**Task item**: Make a verbatim transcription of the records, without the pictures.

== Supplied records ==

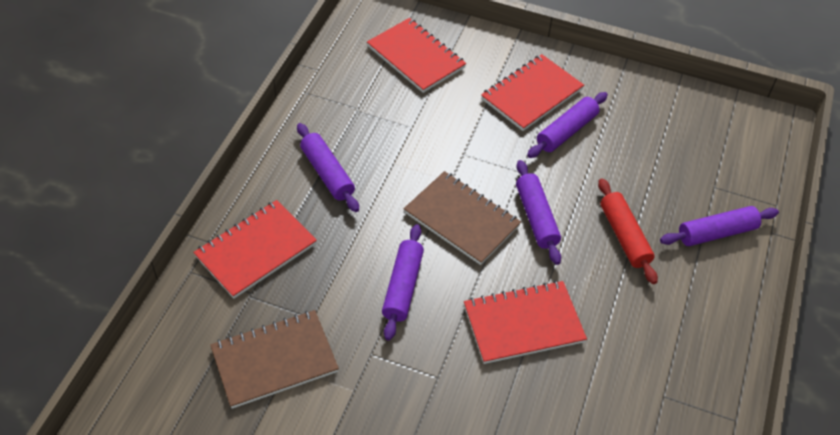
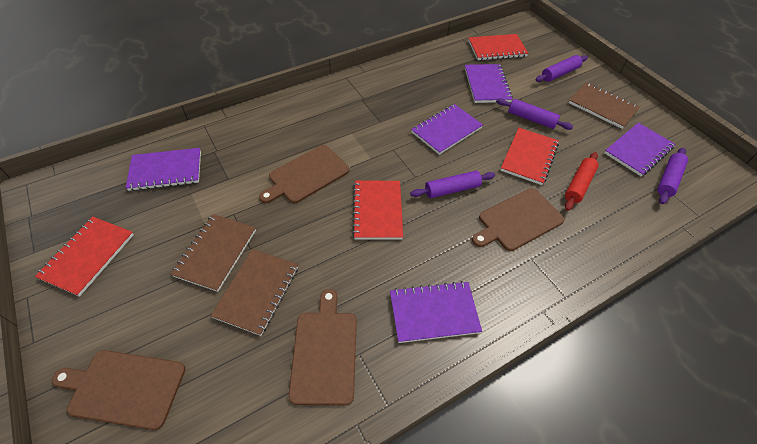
brown cutting board: 0 -> 4
brown notebook: 2 -> 3
purple notebook: 0 -> 5
purple rolling pin: 5 -> 4

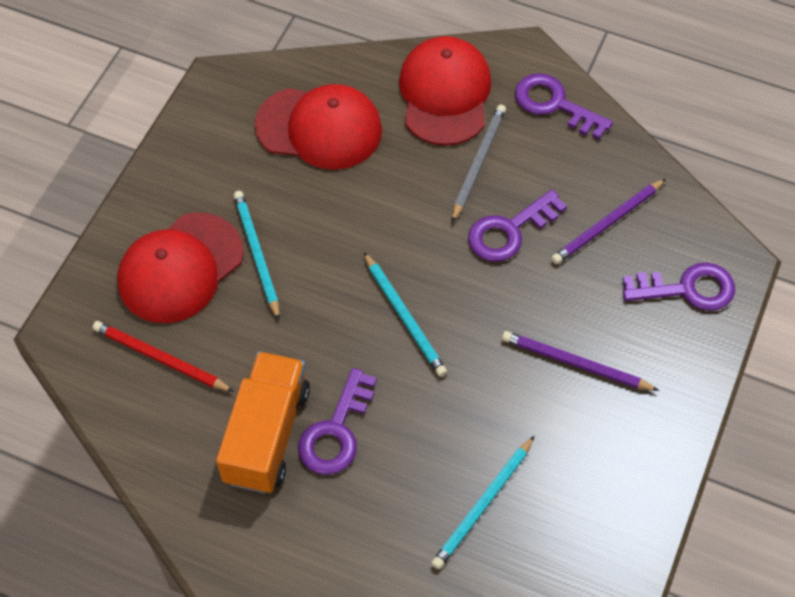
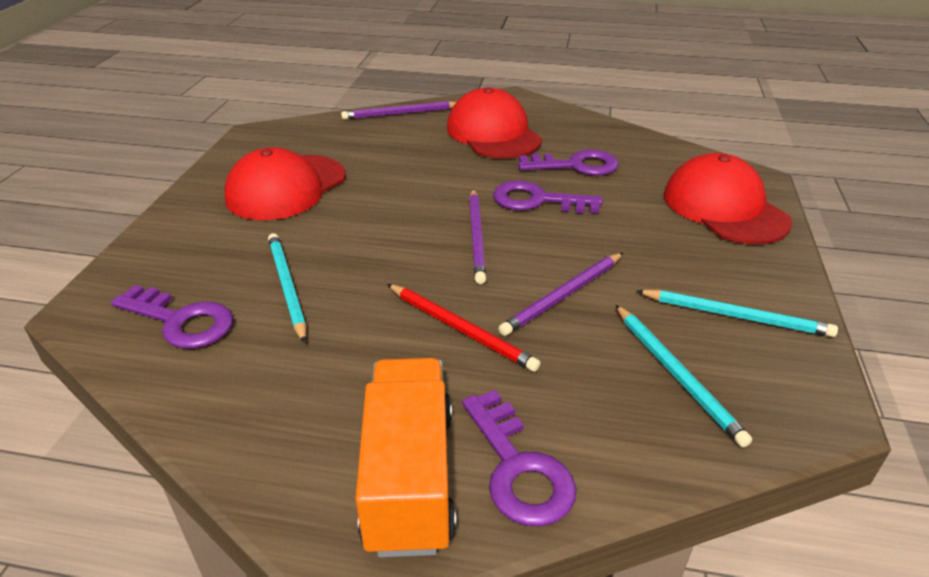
grey pencil: 1 -> 0
purple pencil: 2 -> 3

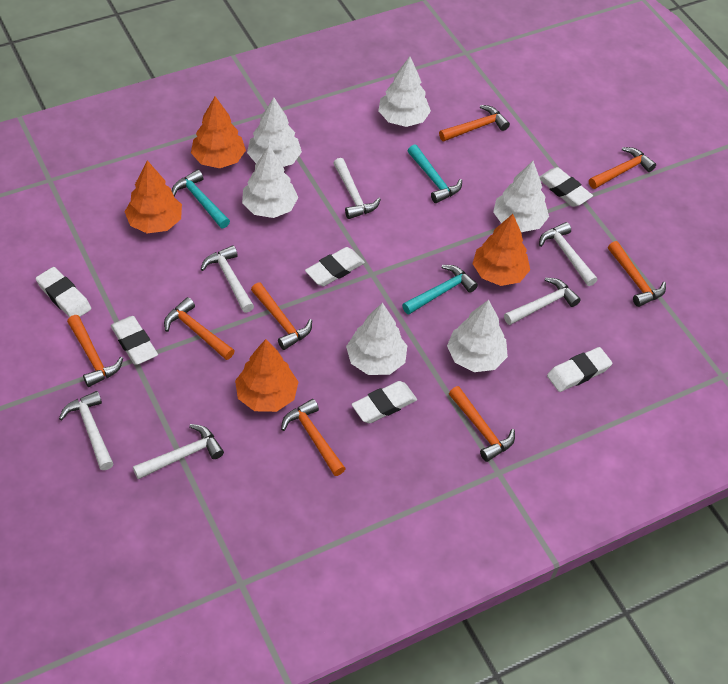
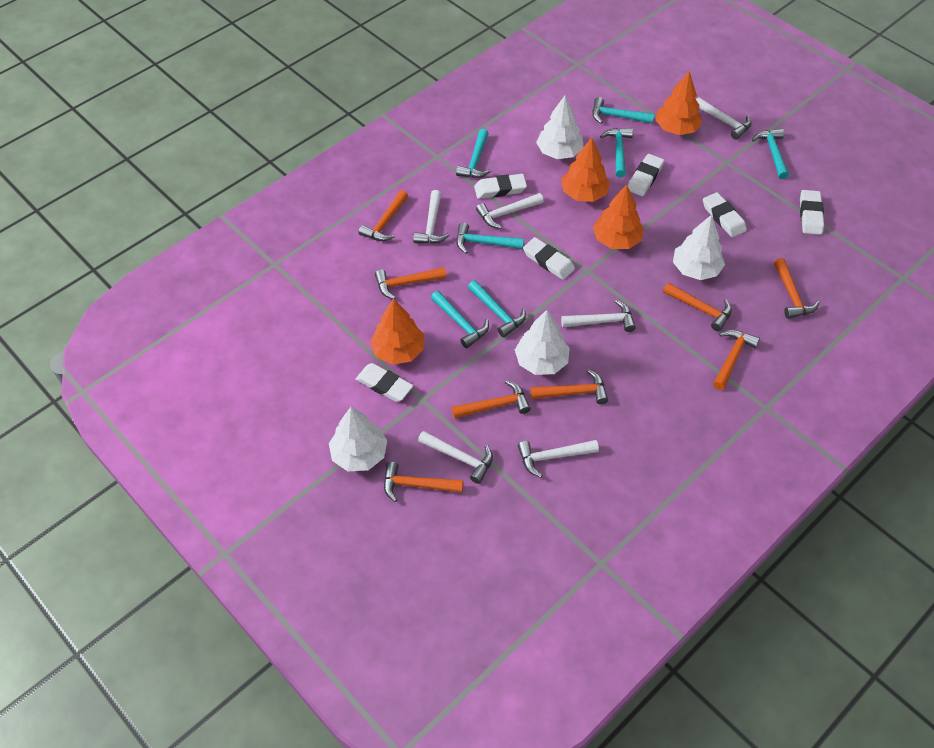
turquoise hammer: 3 -> 7
white tree: 6 -> 4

===

**Response area**:
brown cutting board: 0 -> 4
brown notebook: 2 -> 3
purple notebook: 0 -> 5
purple rolling pin: 5 -> 4

grey pencil: 1 -> 0
purple pencil: 2 -> 3

turquoise hammer: 3 -> 7
white tree: 6 -> 4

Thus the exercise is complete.